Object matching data
=== Section Start ===

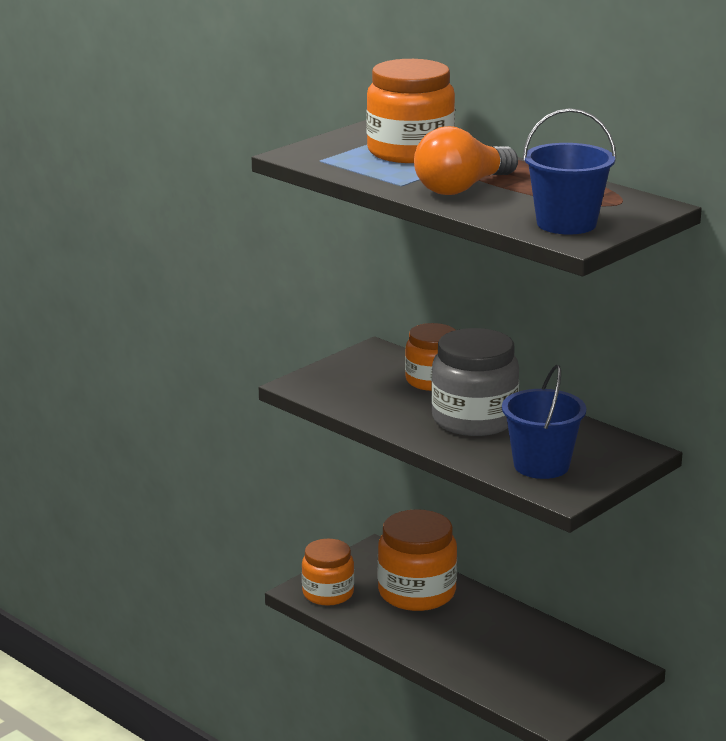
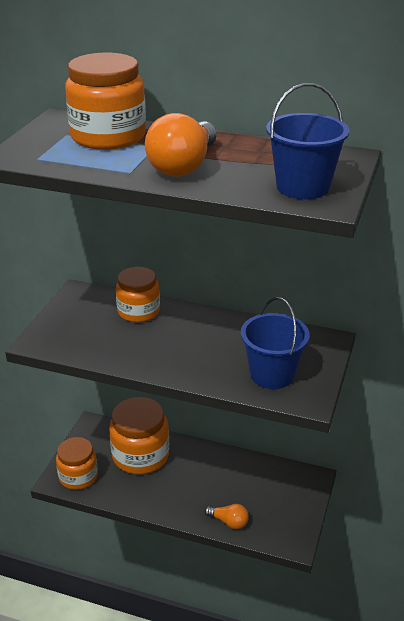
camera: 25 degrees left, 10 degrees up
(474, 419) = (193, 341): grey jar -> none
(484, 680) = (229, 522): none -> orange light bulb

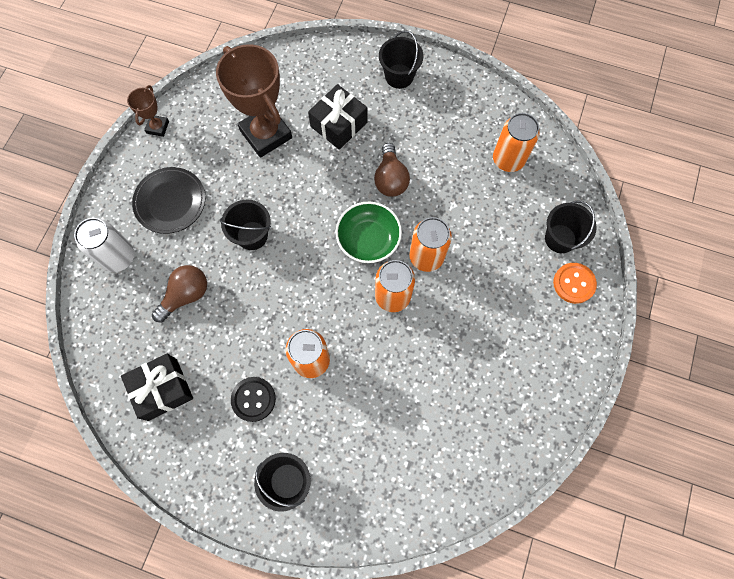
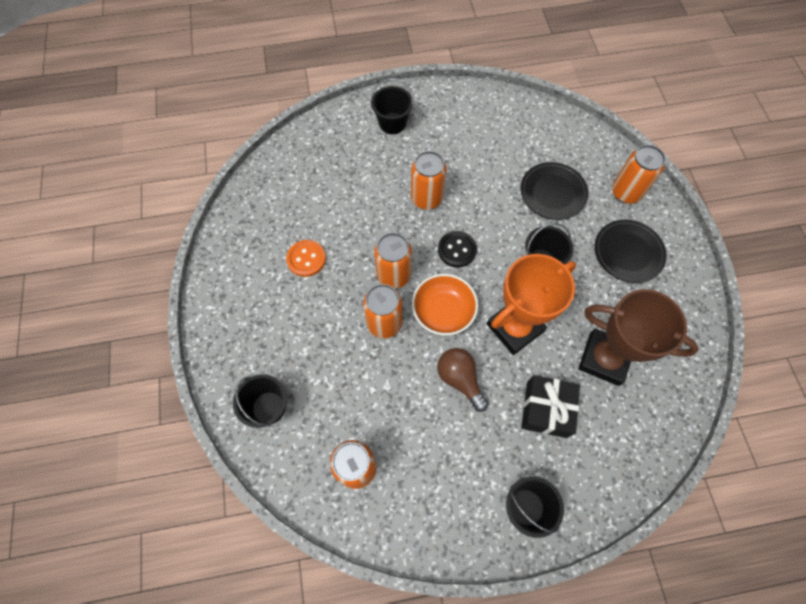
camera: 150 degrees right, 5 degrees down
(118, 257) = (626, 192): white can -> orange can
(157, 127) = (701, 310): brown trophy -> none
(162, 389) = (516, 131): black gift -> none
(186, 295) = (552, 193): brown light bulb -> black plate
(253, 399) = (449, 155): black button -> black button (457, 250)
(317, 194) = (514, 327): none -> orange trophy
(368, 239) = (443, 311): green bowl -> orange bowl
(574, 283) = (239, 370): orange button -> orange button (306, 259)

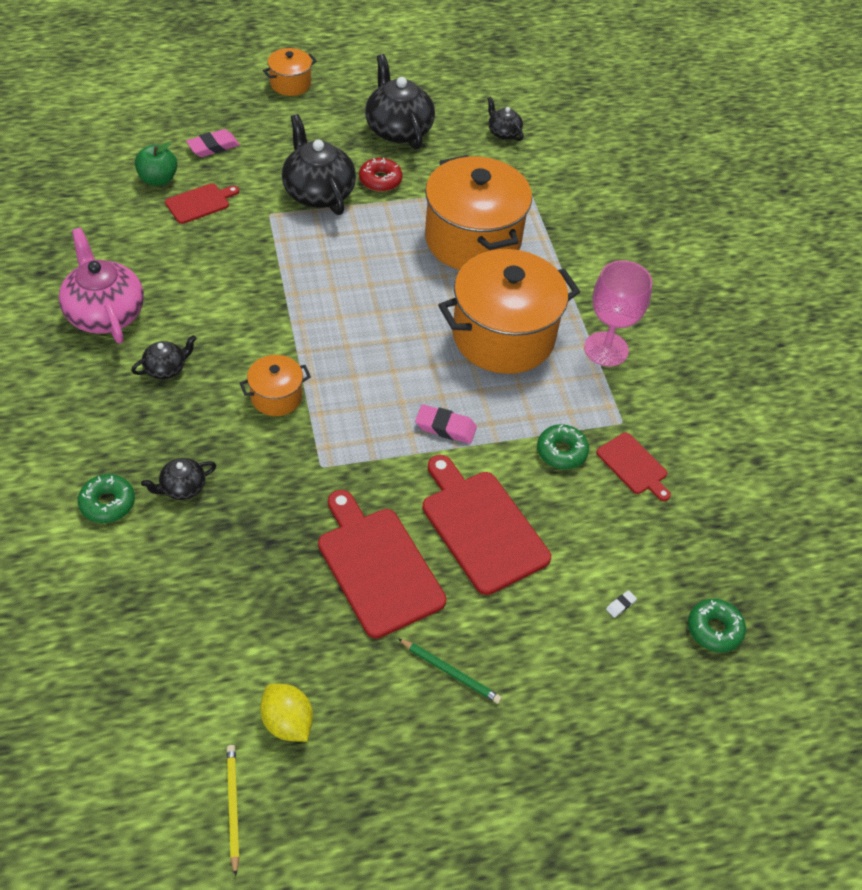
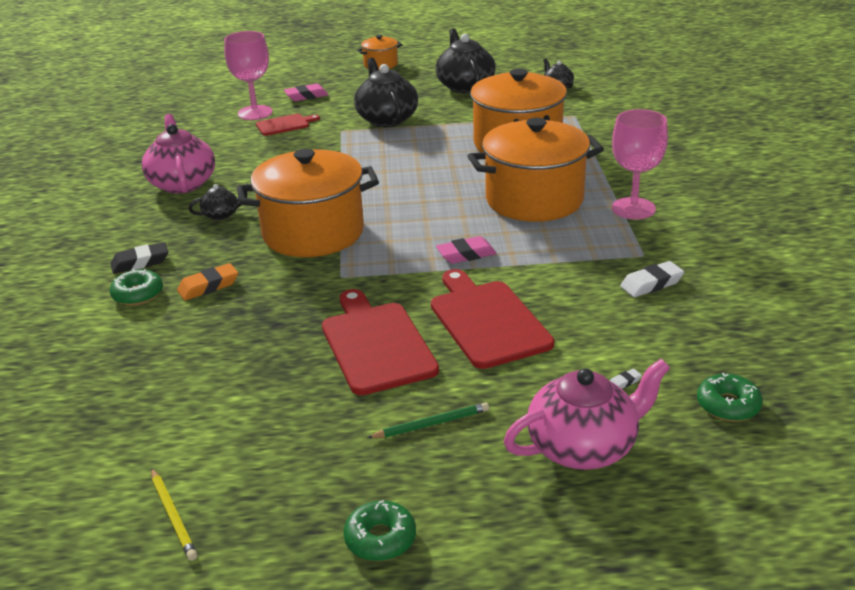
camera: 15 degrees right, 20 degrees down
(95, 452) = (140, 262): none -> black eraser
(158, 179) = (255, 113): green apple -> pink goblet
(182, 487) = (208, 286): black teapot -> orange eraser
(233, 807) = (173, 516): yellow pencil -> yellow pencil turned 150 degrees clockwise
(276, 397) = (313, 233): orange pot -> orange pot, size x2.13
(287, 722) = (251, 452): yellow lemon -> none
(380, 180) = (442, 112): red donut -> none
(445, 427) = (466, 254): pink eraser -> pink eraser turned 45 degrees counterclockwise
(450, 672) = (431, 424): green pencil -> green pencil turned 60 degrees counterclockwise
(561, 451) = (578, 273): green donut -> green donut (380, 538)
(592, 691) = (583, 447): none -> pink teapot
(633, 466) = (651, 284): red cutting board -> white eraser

=== Section End ===

= Exercise =
Could you please return the entries above exactly, minus the pictures?

= Task response =
camera: 25 degrees left, 10 degrees up
(474, 419) = (193, 341): grey jar -> none
(484, 680) = (229, 522): none -> orange light bulb

camera: 150 degrees right, 5 degrees down
(118, 257) = (626, 192): white can -> orange can
(157, 127) = (701, 310): brown trophy -> none
(162, 389) = (516, 131): black gift -> none
(186, 295) = (552, 193): brown light bulb -> black plate
(253, 399) = (449, 155): black button -> black button (457, 250)
(317, 194) = (514, 327): none -> orange trophy
(368, 239) = (443, 311): green bowl -> orange bowl
(574, 283) = (239, 370): orange button -> orange button (306, 259)

camera: 15 degrees right, 20 degrees down
(95, 452) = (140, 262): none -> black eraser
(158, 179) = (255, 113): green apple -> pink goblet
(182, 487) = (208, 286): black teapot -> orange eraser
(233, 807) = (173, 516): yellow pencil -> yellow pencil turned 150 degrees clockwise
(276, 397) = (313, 233): orange pot -> orange pot, size x2.13
(287, 722) = (251, 452): yellow lemon -> none
(380, 180) = (442, 112): red donut -> none
(445, 427) = (466, 254): pink eraser -> pink eraser turned 45 degrees counterclockwise
(450, 672) = (431, 424): green pencil -> green pencil turned 60 degrees counterclockwise
(561, 451) = (578, 273): green donut -> green donut (380, 538)
(592, 691) = (583, 447): none -> pink teapot
(633, 466) = (651, 284): red cutting board -> white eraser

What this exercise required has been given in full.